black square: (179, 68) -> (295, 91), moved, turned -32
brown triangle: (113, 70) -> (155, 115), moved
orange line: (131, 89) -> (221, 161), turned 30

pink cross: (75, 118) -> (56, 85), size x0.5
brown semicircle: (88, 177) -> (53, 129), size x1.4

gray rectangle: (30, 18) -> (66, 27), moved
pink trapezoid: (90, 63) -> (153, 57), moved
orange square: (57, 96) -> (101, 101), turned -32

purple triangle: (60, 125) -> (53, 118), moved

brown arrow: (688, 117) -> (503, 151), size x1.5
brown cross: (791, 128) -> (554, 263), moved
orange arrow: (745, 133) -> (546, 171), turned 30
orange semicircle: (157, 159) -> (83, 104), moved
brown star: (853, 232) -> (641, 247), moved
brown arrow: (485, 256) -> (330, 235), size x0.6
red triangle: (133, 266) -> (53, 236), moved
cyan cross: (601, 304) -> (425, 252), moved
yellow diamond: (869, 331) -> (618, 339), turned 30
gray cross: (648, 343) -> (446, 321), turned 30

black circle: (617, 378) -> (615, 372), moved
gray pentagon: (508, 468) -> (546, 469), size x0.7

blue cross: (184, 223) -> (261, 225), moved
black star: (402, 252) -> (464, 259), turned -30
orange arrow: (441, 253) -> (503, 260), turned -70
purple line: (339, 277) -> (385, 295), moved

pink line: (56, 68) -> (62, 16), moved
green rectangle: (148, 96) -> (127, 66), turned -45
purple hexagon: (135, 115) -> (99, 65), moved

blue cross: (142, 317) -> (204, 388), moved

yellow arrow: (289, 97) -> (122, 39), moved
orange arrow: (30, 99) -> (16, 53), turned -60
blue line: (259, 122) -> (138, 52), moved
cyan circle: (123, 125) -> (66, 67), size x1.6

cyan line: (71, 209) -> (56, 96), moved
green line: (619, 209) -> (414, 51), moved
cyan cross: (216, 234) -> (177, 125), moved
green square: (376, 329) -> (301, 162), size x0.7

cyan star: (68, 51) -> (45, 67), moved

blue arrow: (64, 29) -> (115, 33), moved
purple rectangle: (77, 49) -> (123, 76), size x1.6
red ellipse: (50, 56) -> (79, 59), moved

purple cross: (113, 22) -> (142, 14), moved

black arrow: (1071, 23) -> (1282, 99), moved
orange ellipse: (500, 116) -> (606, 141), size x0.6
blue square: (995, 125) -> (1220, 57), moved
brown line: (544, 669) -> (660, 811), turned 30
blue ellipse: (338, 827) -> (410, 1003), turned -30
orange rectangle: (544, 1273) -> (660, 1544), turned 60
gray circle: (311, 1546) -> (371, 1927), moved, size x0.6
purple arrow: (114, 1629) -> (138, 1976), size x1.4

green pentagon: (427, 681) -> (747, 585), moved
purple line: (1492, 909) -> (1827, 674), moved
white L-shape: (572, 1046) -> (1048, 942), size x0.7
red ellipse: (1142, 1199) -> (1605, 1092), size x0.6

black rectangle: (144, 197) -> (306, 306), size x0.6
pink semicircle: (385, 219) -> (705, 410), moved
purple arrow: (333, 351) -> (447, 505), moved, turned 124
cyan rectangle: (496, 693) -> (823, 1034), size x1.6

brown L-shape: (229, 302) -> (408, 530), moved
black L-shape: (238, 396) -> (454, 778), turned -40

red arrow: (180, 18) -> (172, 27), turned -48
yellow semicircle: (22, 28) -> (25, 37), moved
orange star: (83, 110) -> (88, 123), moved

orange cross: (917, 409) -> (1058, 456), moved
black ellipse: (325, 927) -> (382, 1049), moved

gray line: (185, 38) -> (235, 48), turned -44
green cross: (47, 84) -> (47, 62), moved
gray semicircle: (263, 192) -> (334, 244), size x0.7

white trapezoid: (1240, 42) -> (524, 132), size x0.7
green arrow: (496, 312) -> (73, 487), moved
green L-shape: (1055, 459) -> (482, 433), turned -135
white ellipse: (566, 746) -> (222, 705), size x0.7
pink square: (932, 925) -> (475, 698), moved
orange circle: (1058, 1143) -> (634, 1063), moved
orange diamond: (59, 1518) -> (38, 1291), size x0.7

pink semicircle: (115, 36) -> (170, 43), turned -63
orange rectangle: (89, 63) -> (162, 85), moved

* _TASK OBJECTIVE_: Lines to set down from above: the line with "purple cross: (113, 22) -> (142, 14), moved", the line with "yellow semicircle: (22, 28)", and every line between, each exactly as written.

* _ANSWER TO THE PROBLEM_:
purple cross: (113, 22) -> (142, 14), moved

black arrow: (1071, 23) -> (1282, 99), moved
orange ellipse: (500, 116) -> (606, 141), size x0.6
blue square: (995, 125) -> (1220, 57), moved
brown line: (544, 669) -> (660, 811), turned 30
blue ellipse: (338, 827) -> (410, 1003), turned -30
orange rectangle: (544, 1273) -> (660, 1544), turned 60
gray circle: (311, 1546) -> (371, 1927), moved, size x0.6
purple arrow: (114, 1629) -> (138, 1976), size x1.4

green pentagon: (427, 681) -> (747, 585), moved
purple line: (1492, 909) -> (1827, 674), moved
white L-shape: (572, 1046) -> (1048, 942), size x0.7
red ellipse: (1142, 1199) -> (1605, 1092), size x0.6

black rectangle: (144, 197) -> (306, 306), size x0.6
pink semicircle: (385, 219) -> (705, 410), moved
purple arrow: (333, 351) -> (447, 505), moved, turned 124
cyan rectangle: (496, 693) -> (823, 1034), size x1.6

brown L-shape: (229, 302) -> (408, 530), moved
black L-shape: (238, 396) -> (454, 778), turned -40

red arrow: (180, 18) -> (172, 27), turned -48
yellow semicircle: (22, 28) -> (25, 37), moved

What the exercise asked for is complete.